* **Task to carry out**
Reproduce every record exactly.

* **Data listing**
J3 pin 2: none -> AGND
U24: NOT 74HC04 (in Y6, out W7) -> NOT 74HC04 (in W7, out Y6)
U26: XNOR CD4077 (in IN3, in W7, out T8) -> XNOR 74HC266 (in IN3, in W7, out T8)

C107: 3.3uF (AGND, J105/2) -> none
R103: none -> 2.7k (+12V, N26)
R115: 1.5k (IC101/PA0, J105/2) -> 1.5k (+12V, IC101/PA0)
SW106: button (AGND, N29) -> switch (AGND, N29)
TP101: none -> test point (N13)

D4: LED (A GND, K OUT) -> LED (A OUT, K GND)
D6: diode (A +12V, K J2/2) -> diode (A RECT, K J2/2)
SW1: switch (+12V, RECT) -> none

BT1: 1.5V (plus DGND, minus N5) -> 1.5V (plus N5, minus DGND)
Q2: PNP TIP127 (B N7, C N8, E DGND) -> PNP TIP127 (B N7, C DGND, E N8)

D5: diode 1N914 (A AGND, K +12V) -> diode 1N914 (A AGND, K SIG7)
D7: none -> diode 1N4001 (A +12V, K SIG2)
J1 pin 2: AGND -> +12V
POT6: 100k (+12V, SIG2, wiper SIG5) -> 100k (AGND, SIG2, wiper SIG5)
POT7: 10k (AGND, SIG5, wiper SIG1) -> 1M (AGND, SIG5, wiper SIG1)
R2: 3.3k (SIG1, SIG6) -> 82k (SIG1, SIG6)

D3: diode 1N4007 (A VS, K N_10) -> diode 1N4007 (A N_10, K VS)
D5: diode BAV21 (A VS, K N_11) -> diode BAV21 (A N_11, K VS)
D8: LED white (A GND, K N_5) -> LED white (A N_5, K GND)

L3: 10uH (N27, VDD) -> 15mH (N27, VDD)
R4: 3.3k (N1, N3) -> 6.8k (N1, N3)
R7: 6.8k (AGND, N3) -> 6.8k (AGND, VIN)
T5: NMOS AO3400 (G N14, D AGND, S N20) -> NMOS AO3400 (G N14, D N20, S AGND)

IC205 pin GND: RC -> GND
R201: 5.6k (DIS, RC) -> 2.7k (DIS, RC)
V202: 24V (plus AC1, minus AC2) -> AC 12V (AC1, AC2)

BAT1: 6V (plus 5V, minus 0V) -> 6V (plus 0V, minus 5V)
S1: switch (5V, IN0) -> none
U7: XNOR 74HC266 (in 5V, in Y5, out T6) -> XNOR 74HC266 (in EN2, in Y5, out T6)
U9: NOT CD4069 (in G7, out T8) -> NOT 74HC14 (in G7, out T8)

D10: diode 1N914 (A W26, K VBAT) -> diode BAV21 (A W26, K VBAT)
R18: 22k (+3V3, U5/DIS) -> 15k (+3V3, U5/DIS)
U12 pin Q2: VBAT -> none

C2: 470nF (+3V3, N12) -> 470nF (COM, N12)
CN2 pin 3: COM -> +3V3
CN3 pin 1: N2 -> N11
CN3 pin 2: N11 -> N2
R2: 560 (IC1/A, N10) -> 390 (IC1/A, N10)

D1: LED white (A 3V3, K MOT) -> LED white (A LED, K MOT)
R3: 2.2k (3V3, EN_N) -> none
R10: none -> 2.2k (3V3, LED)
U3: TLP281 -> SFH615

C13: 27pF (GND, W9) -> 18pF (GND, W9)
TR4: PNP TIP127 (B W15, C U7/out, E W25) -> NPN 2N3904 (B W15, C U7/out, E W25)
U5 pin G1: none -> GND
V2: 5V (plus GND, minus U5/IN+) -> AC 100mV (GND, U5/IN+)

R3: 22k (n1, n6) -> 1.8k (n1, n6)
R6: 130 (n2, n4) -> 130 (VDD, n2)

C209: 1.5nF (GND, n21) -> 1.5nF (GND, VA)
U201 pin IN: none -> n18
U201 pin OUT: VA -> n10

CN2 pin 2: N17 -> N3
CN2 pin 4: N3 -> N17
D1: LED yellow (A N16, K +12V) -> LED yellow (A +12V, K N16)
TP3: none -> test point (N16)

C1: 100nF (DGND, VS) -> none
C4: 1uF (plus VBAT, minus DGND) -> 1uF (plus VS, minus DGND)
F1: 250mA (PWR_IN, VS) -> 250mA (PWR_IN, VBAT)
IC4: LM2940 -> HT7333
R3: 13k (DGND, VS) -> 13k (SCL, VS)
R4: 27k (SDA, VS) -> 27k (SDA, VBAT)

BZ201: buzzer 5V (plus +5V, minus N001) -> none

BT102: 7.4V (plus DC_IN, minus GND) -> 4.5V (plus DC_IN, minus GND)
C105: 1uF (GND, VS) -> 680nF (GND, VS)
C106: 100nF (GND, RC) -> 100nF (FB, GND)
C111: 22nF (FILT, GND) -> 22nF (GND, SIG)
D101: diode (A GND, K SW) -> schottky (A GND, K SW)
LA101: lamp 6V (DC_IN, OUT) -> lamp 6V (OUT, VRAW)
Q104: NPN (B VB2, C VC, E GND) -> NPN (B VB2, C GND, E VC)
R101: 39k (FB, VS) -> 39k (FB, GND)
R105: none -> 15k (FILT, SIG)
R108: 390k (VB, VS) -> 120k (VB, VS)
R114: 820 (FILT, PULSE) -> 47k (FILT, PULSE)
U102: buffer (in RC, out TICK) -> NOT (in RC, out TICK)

* **Exercise solution**
J3 pin 2: none -> AGND
U24: NOT 74HC04 (in Y6, out W7) -> NOT 74HC04 (in W7, out Y6)
U26: XNOR CD4077 (in IN3, in W7, out T8) -> XNOR 74HC266 (in IN3, in W7, out T8)

C107: 3.3uF (AGND, J105/2) -> none
R103: none -> 2.7k (+12V, N26)
R115: 1.5k (IC101/PA0, J105/2) -> 1.5k (+12V, IC101/PA0)
SW106: button (AGND, N29) -> switch (AGND, N29)
TP101: none -> test point (N13)

D4: LED (A GND, K OUT) -> LED (A OUT, K GND)
D6: diode (A +12V, K J2/2) -> diode (A RECT, K J2/2)
SW1: switch (+12V, RECT) -> none

BT1: 1.5V (plus DGND, minus N5) -> 1.5V (plus N5, minus DGND)
Q2: PNP TIP127 (B N7, C N8, E DGND) -> PNP TIP127 (B N7, C DGND, E N8)

D5: diode 1N914 (A AGND, K +12V) -> diode 1N914 (A AGND, K SIG7)
D7: none -> diode 1N4001 (A +12V, K SIG2)
J1 pin 2: AGND -> +12V
POT6: 100k (+12V, SIG2, wiper SIG5) -> 100k (AGND, SIG2, wiper SIG5)
POT7: 10k (AGND, SIG5, wiper SIG1) -> 1M (AGND, SIG5, wiper SIG1)
R2: 3.3k (SIG1, SIG6) -> 82k (SIG1, SIG6)

D3: diode 1N4007 (A VS, K N_10) -> diode 1N4007 (A N_10, K VS)
D5: diode BAV21 (A VS, K N_11) -> diode BAV21 (A N_11, K VS)
D8: LED white (A GND, K N_5) -> LED white (A N_5, K GND)

L3: 10uH (N27, VDD) -> 15mH (N27, VDD)
R4: 3.3k (N1, N3) -> 6.8k (N1, N3)
R7: 6.8k (AGND, N3) -> 6.8k (AGND, VIN)
T5: NMOS AO3400 (G N14, D AGND, S N20) -> NMOS AO3400 (G N14, D N20, S AGND)

IC205 pin GND: RC -> GND
R201: 5.6k (DIS, RC) -> 2.7k (DIS, RC)
V202: 24V (plus AC1, minus AC2) -> AC 12V (AC1, AC2)

BAT1: 6V (plus 5V, minus 0V) -> 6V (plus 0V, minus 5V)
S1: switch (5V, IN0) -> none
U7: XNOR 74HC266 (in 5V, in Y5, out T6) -> XNOR 74HC266 (in EN2, in Y5, out T6)
U9: NOT CD4069 (in G7, out T8) -> NOT 74HC14 (in G7, out T8)

D10: diode 1N914 (A W26, K VBAT) -> diode BAV21 (A W26, K VBAT)
R18: 22k (+3V3, U5/DIS) -> 15k (+3V3, U5/DIS)
U12 pin Q2: VBAT -> none

C2: 470nF (+3V3, N12) -> 470nF (COM, N12)
CN2 pin 3: COM -> +3V3
CN3 pin 1: N2 -> N11
CN3 pin 2: N11 -> N2
R2: 560 (IC1/A, N10) -> 390 (IC1/A, N10)

D1: LED white (A 3V3, K MOT) -> LED white (A LED, K MOT)
R3: 2.2k (3V3, EN_N) -> none
R10: none -> 2.2k (3V3, LED)
U3: TLP281 -> SFH615

C13: 27pF (GND, W9) -> 18pF (GND, W9)
TR4: PNP TIP127 (B W15, C U7/out, E W25) -> NPN 2N3904 (B W15, C U7/out, E W25)
U5 pin G1: none -> GND
V2: 5V (plus GND, minus U5/IN+) -> AC 100mV (GND, U5/IN+)

R3: 22k (n1, n6) -> 1.8k (n1, n6)
R6: 130 (n2, n4) -> 130 (VDD, n2)

C209: 1.5nF (GND, n21) -> 1.5nF (GND, VA)
U201 pin IN: none -> n18
U201 pin OUT: VA -> n10

CN2 pin 2: N17 -> N3
CN2 pin 4: N3 -> N17
D1: LED yellow (A N16, K +12V) -> LED yellow (A +12V, K N16)
TP3: none -> test point (N16)

C1: 100nF (DGND, VS) -> none
C4: 1uF (plus VBAT, minus DGND) -> 1uF (plus VS, minus DGND)
F1: 250mA (PWR_IN, VS) -> 250mA (PWR_IN, VBAT)
IC4: LM2940 -> HT7333
R3: 13k (DGND, VS) -> 13k (SCL, VS)
R4: 27k (SDA, VS) -> 27k (SDA, VBAT)

BZ201: buzzer 5V (plus +5V, minus N001) -> none

BT102: 7.4V (plus DC_IN, minus GND) -> 4.5V (plus DC_IN, minus GND)
C105: 1uF (GND, VS) -> 680nF (GND, VS)
C106: 100nF (GND, RC) -> 100nF (FB, GND)
C111: 22nF (FILT, GND) -> 22nF (GND, SIG)
D101: diode (A GND, K SW) -> schottky (A GND, K SW)
LA101: lamp 6V (DC_IN, OUT) -> lamp 6V (OUT, VRAW)
Q104: NPN (B VB2, C VC, E GND) -> NPN (B VB2, C GND, E VC)
R101: 39k (FB, VS) -> 39k (FB, GND)
R105: none -> 15k (FILT, SIG)
R108: 390k (VB, VS) -> 120k (VB, VS)
R114: 820 (FILT, PULSE) -> 47k (FILT, PULSE)
U102: buffer (in RC, out TICK) -> NOT (in RC, out TICK)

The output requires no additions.